**DIRECTIONS FOR THIS TASK**
Count how many lines of the records contain the string "grace", matching case exactly, and reply with only that number.

**GIVEN INFORMATION**
"""
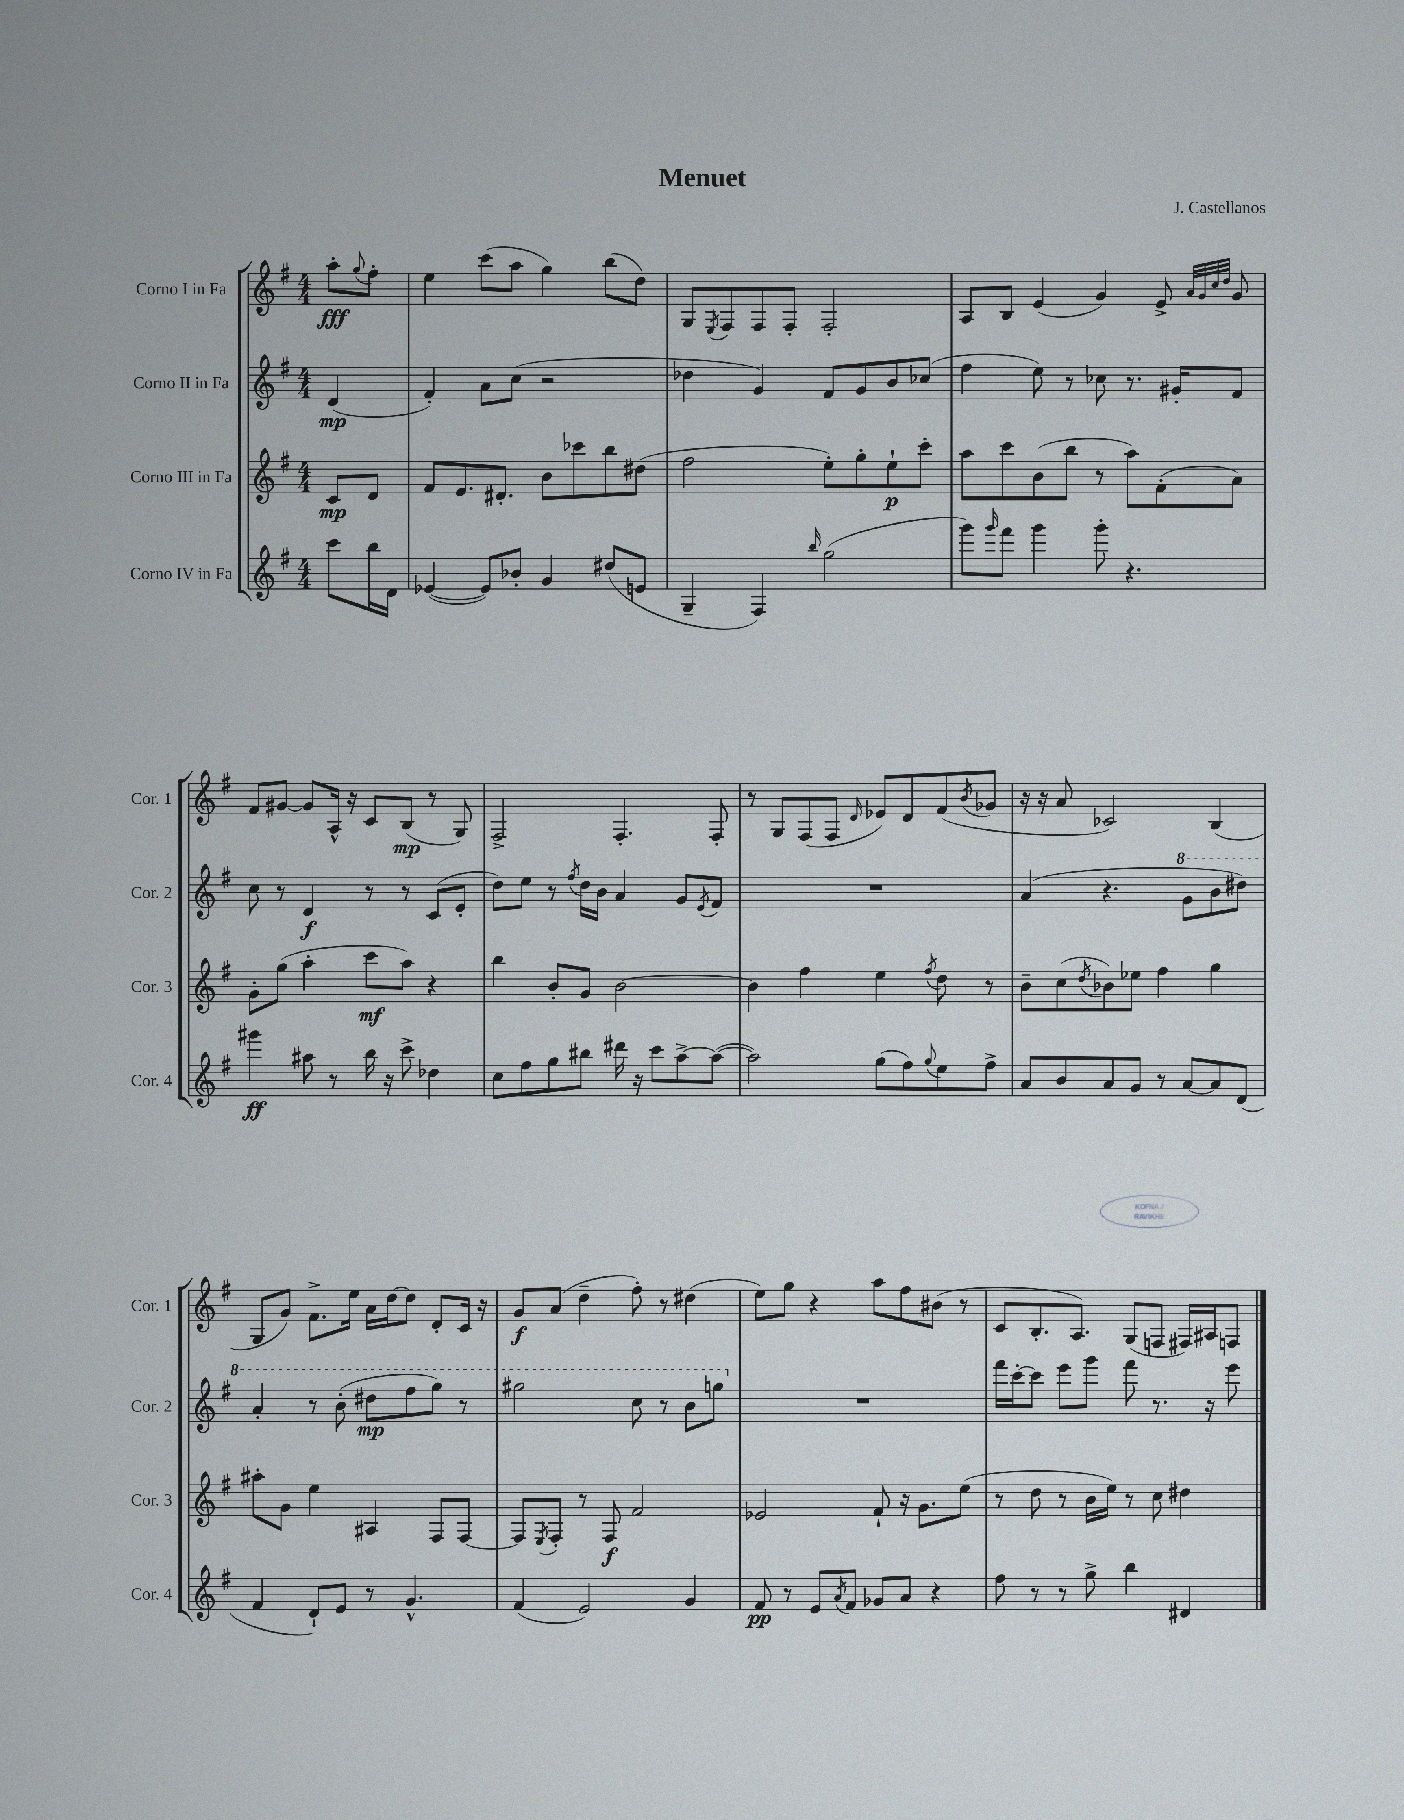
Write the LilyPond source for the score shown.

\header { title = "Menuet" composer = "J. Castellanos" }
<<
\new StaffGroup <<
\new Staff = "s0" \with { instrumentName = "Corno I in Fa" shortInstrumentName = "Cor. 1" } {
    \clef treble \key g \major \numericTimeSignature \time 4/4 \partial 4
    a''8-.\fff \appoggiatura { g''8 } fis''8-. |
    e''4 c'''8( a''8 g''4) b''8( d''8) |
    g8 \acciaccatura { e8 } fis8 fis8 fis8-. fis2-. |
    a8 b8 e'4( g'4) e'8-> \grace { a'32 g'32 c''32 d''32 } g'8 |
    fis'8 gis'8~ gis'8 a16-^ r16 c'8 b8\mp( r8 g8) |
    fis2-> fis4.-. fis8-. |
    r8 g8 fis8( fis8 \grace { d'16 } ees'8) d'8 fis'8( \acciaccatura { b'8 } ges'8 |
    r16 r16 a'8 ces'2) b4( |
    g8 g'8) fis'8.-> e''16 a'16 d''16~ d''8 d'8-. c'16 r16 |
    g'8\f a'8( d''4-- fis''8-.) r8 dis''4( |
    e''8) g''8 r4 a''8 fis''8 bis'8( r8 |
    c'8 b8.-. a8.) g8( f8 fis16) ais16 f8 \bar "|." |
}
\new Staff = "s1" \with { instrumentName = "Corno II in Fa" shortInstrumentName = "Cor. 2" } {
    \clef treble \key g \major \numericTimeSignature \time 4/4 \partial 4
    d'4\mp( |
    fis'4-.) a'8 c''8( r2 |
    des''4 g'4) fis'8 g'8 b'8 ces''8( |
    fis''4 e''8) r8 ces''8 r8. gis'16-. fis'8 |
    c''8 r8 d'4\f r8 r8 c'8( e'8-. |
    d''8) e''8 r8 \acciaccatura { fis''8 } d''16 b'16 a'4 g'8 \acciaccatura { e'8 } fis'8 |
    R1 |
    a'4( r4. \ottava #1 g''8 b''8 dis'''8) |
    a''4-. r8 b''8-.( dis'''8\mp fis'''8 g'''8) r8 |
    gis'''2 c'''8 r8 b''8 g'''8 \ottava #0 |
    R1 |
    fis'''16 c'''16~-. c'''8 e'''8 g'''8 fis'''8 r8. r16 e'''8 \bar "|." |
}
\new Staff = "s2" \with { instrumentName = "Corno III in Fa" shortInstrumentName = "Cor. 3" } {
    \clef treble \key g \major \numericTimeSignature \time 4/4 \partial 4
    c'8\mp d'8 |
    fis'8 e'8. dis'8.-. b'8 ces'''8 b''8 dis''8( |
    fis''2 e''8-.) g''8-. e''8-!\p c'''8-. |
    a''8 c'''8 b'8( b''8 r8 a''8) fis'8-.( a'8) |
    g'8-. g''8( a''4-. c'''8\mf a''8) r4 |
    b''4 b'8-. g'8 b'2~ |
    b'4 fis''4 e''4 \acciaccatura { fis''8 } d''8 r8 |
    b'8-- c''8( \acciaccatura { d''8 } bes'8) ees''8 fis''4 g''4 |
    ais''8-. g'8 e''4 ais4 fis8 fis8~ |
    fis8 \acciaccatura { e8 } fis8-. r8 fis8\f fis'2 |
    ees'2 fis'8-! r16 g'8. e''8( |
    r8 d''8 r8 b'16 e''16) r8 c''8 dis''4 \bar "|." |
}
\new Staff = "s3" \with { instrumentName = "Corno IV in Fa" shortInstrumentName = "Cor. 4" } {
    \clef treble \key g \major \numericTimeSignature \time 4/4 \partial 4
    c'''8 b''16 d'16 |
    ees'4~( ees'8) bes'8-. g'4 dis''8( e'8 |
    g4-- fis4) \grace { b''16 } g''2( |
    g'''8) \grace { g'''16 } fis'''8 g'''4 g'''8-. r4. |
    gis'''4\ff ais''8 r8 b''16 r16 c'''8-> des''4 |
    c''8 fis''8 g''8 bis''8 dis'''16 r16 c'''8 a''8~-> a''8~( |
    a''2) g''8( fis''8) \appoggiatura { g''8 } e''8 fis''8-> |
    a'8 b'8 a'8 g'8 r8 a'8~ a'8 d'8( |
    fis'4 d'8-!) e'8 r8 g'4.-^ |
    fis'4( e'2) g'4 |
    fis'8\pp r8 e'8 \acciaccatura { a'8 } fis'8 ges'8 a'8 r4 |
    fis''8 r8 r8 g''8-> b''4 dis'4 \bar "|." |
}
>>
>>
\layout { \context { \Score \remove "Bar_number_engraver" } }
"""
**WRITTEN RESPONSE**
4